### EXERCISE PROMPT
Search the data for the string "black", and report each line where it is found.

### SUPPLIED DATA
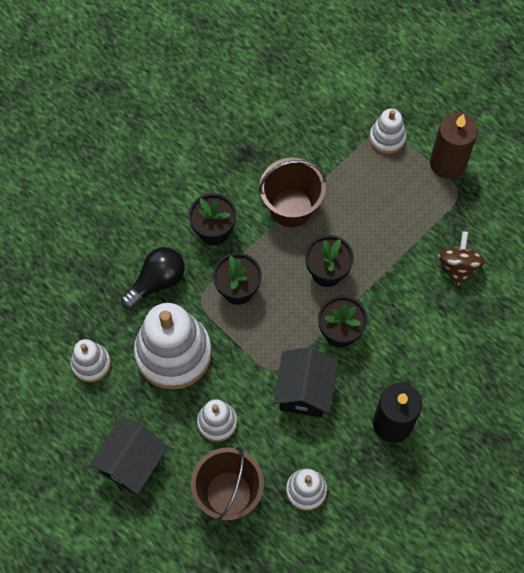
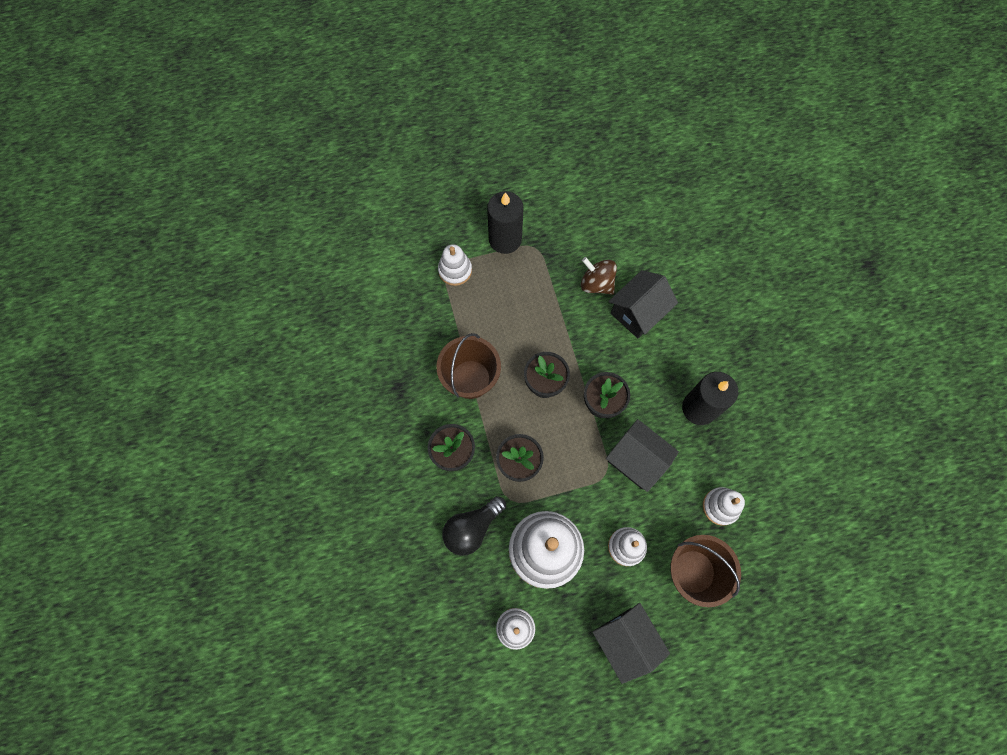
camera: 60 degrees left, 5 degrees up
(157, 282) = (472, 528): black light bulb -> black light bulb turned 120 degrees counterclockwise
(447, 163) = (505, 239): brown candle -> black candle
(453, 319) = (638, 312): none -> black house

### ANSWER BOX
(157, 282) = (472, 528): black light bulb -> black light bulb turned 120 degrees counterclockwise
(447, 163) = (505, 239): brown candle -> black candle
(453, 319) = (638, 312): none -> black house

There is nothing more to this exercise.